◆ Given records ◆
======

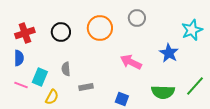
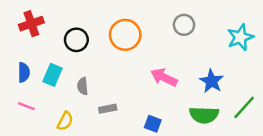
gray circle: (137, 18) -> (184, 25), moved
red cross: (25, 33) -> (31, 24), moved
blue star: (169, 53) -> (212, 81), moved
cyan rectangle: (40, 77) -> (53, 75), moved

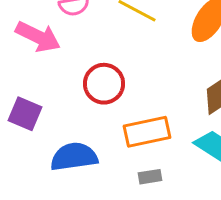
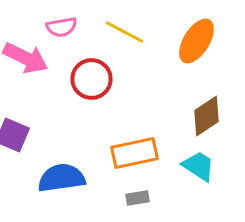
red circle: (104, 84) -> (92, 79), moved

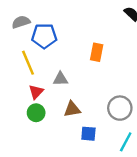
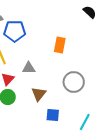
gray circle: (120, 108) -> (74, 82), moved
brown triangle: (72, 109) -> (39, 94), turned -42

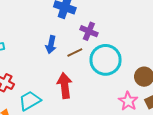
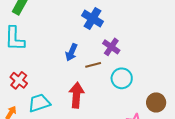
cyan circle: (106, 60) -> (122, 78), size x0.7

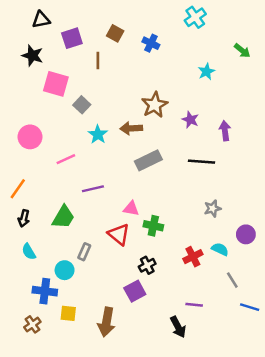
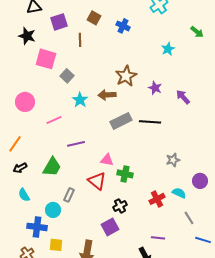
purple arrow: (225, 131) -> (183, 97), turned -35
black line: (201, 162) -> (150, 122), moved
black arrow: (24, 218) -> (20, 168), turned 48

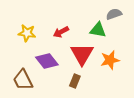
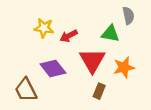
gray semicircle: (114, 14) -> (128, 16), turned 98
yellow star: (27, 33) -> (44, 28), moved
brown rectangle: (75, 81) -> (99, 91), moved

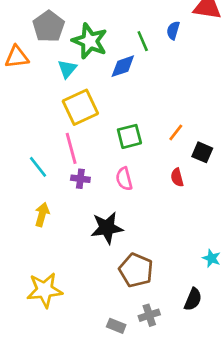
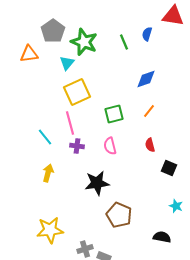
blue diamond: (123, 66) -> (146, 79), moved
black square: (202, 152) -> (169, 168), moved
black semicircle: (193, 299) -> (162, 237), turned -102
gray cross: (149, 315) -> (85, 249), moved

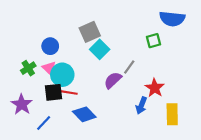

======

◆ Task item ◆
Using the data above, print every line exactly, omitting pictures.

◆ Task response ◆
gray circle: (137, 18) -> (184, 25), moved
red cross: (25, 33) -> (31, 24), moved
blue star: (169, 53) -> (212, 81), moved
cyan rectangle: (40, 77) -> (53, 75), moved

red circle: (104, 84) -> (92, 79), moved

gray circle: (120, 108) -> (74, 82), moved
brown triangle: (72, 109) -> (39, 94), turned -42

cyan circle: (106, 60) -> (122, 78), size x0.7

purple arrow: (225, 131) -> (183, 97), turned -35
black line: (201, 162) -> (150, 122), moved
black arrow: (24, 218) -> (20, 168), turned 48

gray semicircle: (114, 14) -> (128, 16), turned 98
yellow star: (27, 33) -> (44, 28), moved
brown rectangle: (75, 81) -> (99, 91), moved

blue diamond: (123, 66) -> (146, 79), moved
black square: (202, 152) -> (169, 168), moved
black semicircle: (193, 299) -> (162, 237), turned -102
gray cross: (149, 315) -> (85, 249), moved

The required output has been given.